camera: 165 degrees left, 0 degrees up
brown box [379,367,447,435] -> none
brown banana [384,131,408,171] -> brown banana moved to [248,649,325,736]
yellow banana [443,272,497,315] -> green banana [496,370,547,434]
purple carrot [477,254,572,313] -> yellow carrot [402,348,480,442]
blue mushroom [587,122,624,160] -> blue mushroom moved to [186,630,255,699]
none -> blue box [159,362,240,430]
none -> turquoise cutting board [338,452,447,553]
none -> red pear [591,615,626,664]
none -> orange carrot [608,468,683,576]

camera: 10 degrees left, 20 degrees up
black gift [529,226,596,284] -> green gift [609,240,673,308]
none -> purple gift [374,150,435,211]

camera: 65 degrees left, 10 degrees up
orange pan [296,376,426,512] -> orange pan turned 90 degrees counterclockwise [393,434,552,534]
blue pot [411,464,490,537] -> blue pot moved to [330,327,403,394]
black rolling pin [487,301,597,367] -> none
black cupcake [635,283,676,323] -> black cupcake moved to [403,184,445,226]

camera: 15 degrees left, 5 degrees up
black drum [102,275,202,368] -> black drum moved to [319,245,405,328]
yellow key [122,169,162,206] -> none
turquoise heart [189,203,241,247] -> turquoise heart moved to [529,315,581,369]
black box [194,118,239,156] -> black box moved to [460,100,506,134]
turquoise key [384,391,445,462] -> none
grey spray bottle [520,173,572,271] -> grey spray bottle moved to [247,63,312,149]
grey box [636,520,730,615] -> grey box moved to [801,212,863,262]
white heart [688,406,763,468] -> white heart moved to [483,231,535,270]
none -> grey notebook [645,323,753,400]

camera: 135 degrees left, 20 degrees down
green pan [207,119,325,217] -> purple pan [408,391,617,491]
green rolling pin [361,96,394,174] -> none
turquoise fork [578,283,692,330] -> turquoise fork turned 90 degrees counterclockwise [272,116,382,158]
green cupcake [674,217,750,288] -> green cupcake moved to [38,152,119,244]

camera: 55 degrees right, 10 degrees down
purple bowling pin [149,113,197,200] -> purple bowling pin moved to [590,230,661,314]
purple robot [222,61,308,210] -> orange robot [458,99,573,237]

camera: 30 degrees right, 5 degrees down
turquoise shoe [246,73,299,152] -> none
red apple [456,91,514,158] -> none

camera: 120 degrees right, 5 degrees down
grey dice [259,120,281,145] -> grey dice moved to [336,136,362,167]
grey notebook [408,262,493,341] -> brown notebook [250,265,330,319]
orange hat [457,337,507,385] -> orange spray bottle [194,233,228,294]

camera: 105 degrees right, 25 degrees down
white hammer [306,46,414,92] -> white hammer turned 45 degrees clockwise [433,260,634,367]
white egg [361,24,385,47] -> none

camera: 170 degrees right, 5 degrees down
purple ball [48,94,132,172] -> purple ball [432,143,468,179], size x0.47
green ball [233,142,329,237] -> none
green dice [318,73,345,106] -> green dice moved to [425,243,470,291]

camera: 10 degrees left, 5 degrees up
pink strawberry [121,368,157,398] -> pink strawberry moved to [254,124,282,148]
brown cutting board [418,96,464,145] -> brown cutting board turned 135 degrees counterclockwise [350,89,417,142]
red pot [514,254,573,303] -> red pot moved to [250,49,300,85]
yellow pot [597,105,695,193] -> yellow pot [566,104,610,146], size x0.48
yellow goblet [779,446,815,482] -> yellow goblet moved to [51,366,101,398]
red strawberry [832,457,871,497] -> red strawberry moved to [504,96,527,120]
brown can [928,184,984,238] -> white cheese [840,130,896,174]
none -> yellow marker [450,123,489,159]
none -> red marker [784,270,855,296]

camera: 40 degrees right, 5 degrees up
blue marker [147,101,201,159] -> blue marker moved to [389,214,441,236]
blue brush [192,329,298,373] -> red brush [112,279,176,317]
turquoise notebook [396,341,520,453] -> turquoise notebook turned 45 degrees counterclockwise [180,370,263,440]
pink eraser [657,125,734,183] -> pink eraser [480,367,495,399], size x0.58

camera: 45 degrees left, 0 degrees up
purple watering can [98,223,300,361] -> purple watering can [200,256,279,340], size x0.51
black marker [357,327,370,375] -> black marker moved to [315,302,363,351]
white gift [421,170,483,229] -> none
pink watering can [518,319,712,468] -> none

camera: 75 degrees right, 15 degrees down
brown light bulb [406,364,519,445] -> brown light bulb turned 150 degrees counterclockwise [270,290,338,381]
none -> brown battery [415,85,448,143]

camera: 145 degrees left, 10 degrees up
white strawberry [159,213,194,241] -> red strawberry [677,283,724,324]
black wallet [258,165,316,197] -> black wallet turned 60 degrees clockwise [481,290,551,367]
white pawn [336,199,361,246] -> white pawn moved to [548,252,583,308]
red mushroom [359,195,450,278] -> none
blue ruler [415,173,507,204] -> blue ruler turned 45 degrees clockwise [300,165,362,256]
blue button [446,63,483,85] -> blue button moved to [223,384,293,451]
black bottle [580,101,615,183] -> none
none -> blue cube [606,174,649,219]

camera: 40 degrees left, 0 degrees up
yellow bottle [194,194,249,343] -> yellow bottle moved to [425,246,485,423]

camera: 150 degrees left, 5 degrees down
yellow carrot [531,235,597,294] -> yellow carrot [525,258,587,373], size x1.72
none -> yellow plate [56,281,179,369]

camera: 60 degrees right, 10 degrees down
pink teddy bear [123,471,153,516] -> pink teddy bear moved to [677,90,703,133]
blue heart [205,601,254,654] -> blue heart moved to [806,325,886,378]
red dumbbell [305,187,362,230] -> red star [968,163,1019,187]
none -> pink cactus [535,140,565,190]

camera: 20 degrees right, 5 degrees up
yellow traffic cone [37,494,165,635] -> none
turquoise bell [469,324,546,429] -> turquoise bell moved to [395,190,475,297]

------------

* [Aim of the exercise] Using the listing above, return all lines where the word "left" occurs.

* [Answer box]
camera: 165 degrees left, 0 degrees up
camera: 10 degrees left, 20 degrees up
camera: 65 degrees left, 10 degrees up
camera: 15 degrees left, 5 degrees up
camera: 135 degrees left, 20 degrees down
camera: 10 degrees left, 5 degrees up
camera: 45 degrees left, 0 degrees up
camera: 145 degrees left, 10 degrees up
camera: 40 degrees left, 0 degrees up
camera: 150 degrees left, 5 degrees down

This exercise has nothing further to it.